EXERCISE AIM
Every line of the entries below from the one containing "[623 559 657 600]" to the one containing "[149 325 205 383]", both ends included, must be written out exactly. No other line belongs in the answer.

_ _ _ _ _

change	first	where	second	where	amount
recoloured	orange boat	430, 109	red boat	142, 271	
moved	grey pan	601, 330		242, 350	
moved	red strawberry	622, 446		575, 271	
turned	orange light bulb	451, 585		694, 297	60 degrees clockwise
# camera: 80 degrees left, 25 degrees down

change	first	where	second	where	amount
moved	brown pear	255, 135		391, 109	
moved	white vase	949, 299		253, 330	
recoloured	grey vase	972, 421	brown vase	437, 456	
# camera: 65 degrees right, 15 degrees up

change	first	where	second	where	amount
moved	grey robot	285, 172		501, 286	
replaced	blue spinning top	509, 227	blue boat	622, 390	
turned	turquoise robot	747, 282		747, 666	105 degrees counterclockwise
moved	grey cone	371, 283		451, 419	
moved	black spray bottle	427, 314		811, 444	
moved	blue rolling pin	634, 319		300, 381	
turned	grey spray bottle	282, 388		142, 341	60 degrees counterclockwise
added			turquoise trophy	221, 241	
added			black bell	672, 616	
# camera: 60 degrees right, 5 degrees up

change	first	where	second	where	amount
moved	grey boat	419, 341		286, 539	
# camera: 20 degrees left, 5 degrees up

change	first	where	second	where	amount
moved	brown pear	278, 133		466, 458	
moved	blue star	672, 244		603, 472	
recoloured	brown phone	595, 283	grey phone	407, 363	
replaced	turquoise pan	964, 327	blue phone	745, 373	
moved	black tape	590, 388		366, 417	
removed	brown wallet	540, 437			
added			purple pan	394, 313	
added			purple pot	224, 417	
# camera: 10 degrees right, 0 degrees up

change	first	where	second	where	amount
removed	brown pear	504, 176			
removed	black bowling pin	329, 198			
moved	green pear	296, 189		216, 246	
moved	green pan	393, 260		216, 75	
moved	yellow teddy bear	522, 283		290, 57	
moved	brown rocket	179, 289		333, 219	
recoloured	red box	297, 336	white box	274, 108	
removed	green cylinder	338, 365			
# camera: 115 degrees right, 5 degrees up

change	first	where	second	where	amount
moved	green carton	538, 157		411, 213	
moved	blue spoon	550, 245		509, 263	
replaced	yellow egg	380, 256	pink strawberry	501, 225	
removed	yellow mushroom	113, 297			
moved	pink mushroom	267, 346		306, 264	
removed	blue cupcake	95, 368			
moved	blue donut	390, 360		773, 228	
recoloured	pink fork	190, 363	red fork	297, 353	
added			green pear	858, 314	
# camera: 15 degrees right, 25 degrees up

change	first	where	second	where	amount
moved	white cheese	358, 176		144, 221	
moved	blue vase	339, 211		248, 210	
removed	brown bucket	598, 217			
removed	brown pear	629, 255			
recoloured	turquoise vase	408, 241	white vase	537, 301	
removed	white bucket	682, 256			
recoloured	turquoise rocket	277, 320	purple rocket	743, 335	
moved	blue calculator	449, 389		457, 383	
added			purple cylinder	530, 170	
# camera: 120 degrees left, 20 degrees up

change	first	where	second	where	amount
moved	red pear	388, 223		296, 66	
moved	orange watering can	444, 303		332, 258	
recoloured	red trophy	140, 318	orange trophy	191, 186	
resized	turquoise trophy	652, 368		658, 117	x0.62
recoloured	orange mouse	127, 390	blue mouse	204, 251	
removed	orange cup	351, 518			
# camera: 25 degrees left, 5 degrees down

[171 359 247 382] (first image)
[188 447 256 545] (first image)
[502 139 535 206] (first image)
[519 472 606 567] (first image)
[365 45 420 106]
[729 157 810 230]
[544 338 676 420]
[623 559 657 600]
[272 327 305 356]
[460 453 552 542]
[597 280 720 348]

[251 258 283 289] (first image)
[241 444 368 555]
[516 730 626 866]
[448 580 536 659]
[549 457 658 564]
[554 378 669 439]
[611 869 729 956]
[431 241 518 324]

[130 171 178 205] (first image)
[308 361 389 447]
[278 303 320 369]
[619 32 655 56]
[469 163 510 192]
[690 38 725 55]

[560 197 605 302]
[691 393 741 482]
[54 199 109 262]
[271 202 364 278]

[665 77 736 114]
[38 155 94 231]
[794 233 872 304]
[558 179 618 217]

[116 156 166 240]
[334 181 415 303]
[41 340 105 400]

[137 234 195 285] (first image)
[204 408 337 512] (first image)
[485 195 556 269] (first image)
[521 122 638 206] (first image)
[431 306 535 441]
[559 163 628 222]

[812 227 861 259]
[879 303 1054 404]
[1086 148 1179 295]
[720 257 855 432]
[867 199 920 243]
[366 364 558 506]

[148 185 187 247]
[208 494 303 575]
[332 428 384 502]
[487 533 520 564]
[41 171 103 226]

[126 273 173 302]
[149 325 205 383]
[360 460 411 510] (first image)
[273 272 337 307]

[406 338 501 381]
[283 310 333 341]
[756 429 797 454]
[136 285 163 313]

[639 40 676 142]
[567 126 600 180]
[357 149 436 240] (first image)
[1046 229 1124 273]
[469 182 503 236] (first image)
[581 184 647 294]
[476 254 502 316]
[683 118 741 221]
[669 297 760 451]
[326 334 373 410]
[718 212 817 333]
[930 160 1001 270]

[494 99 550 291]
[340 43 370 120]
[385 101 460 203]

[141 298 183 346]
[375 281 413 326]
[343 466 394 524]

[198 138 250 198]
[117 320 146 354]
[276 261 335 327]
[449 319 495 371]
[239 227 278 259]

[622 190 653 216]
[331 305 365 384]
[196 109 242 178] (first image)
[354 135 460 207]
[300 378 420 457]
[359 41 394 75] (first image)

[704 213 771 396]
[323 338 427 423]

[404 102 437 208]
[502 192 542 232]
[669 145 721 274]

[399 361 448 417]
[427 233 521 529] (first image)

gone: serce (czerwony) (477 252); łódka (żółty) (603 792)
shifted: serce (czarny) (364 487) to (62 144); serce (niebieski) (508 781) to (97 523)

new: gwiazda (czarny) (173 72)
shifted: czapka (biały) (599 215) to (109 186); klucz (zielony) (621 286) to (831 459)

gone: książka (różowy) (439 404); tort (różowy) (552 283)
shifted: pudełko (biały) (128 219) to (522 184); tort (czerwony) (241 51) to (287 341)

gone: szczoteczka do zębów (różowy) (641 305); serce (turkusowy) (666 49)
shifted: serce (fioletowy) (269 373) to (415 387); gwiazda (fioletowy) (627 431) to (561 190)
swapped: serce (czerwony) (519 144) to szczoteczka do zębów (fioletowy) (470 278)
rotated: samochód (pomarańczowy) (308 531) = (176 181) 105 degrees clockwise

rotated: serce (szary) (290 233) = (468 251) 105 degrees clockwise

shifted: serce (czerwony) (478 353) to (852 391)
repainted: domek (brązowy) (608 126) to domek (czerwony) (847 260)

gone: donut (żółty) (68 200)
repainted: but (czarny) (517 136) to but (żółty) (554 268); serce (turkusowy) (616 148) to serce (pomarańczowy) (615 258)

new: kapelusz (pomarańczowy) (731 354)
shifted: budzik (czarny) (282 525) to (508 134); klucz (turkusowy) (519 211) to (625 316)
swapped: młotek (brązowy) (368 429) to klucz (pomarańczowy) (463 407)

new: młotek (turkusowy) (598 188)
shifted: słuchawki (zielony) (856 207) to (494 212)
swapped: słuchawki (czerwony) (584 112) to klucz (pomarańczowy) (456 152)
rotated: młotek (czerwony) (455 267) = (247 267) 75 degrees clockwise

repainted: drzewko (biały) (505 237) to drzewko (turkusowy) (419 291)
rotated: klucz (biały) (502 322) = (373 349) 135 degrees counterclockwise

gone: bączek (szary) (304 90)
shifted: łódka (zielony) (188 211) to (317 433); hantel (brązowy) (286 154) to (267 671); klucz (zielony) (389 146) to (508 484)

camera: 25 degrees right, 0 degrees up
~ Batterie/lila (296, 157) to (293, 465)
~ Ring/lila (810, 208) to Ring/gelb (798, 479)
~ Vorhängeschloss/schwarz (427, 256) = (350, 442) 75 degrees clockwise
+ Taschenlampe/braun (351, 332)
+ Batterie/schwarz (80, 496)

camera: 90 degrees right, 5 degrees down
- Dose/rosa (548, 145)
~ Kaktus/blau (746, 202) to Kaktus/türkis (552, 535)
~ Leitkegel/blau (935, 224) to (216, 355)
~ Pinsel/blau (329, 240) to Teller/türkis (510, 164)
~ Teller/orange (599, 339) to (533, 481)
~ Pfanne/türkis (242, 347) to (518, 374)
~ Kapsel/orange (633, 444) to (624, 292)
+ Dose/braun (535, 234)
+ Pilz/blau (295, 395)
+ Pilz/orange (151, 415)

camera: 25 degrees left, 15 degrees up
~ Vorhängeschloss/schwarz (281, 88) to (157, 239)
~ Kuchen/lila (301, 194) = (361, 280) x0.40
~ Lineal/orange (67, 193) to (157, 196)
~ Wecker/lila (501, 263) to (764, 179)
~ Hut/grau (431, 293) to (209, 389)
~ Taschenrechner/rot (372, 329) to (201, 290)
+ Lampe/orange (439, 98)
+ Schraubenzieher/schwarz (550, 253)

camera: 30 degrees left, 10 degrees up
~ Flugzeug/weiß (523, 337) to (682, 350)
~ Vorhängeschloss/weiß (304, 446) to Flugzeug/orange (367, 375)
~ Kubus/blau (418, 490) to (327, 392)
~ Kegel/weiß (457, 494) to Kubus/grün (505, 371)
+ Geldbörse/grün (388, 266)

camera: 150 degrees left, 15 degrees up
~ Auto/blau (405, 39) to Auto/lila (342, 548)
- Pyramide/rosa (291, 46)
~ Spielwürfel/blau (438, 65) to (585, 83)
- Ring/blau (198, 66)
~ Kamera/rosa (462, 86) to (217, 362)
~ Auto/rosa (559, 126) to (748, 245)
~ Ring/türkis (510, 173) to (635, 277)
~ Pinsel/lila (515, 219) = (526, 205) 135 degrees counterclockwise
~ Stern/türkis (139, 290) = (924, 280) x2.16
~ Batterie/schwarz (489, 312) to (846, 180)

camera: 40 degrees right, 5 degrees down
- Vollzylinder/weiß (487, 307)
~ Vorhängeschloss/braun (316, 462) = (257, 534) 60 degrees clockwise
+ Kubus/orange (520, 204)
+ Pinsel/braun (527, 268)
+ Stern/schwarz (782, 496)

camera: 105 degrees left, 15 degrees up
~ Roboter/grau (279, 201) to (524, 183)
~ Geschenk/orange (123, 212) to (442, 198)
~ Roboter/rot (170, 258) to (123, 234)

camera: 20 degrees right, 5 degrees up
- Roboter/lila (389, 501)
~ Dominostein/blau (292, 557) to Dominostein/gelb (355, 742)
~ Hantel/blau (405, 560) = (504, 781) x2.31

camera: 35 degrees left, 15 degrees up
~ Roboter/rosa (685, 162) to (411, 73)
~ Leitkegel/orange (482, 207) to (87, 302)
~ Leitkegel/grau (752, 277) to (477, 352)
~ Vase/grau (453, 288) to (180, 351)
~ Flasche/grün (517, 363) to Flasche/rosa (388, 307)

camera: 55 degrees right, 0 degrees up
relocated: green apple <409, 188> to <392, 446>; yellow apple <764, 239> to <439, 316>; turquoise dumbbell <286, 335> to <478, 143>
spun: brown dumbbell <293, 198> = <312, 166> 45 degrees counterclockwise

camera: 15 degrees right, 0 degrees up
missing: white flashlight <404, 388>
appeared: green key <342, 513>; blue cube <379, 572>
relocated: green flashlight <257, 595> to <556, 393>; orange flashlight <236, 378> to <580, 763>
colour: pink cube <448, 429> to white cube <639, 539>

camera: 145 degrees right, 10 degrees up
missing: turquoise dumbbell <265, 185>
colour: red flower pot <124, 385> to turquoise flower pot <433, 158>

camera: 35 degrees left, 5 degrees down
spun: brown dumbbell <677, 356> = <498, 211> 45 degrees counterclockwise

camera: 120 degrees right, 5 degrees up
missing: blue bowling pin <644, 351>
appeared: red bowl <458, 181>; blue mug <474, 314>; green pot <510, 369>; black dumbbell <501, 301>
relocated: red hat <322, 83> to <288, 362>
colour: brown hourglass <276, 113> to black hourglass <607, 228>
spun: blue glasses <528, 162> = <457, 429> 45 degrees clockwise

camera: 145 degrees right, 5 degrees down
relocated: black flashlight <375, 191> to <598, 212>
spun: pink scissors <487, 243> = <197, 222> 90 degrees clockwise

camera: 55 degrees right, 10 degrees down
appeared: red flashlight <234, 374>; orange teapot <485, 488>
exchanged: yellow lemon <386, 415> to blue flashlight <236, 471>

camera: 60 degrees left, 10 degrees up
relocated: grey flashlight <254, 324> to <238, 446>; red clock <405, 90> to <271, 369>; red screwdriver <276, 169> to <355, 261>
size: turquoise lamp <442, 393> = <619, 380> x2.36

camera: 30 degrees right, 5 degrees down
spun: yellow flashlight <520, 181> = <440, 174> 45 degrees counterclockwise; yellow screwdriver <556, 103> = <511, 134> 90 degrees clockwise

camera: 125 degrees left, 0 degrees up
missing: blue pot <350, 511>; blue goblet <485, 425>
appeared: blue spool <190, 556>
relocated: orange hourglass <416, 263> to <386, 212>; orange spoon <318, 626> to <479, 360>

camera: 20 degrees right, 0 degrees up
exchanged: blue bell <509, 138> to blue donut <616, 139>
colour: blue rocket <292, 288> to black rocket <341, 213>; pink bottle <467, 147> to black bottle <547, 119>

_ _ _ _ _

FINAL ANSWER
[623 559 657 600]
[272 327 305 356]
[460 453 552 542]
[597 280 720 348]

[251 258 283 289] (first image)
[241 444 368 555]
[516 730 626 866]
[448 580 536 659]
[549 457 658 564]
[554 378 669 439]
[611 869 729 956]
[431 241 518 324]

[130 171 178 205] (first image)
[308 361 389 447]
[278 303 320 369]
[619 32 655 56]
[469 163 510 192]
[690 38 725 55]

[560 197 605 302]
[691 393 741 482]
[54 199 109 262]
[271 202 364 278]

[665 77 736 114]
[38 155 94 231]
[794 233 872 304]
[558 179 618 217]

[116 156 166 240]
[334 181 415 303]
[41 340 105 400]

[137 234 195 285] (first image)
[204 408 337 512] (first image)
[485 195 556 269] (first image)
[521 122 638 206] (first image)
[431 306 535 441]
[559 163 628 222]

[812 227 861 259]
[879 303 1054 404]
[1086 148 1179 295]
[720 257 855 432]
[867 199 920 243]
[366 364 558 506]

[148 185 187 247]
[208 494 303 575]
[332 428 384 502]
[487 533 520 564]
[41 171 103 226]

[126 273 173 302]
[149 325 205 383]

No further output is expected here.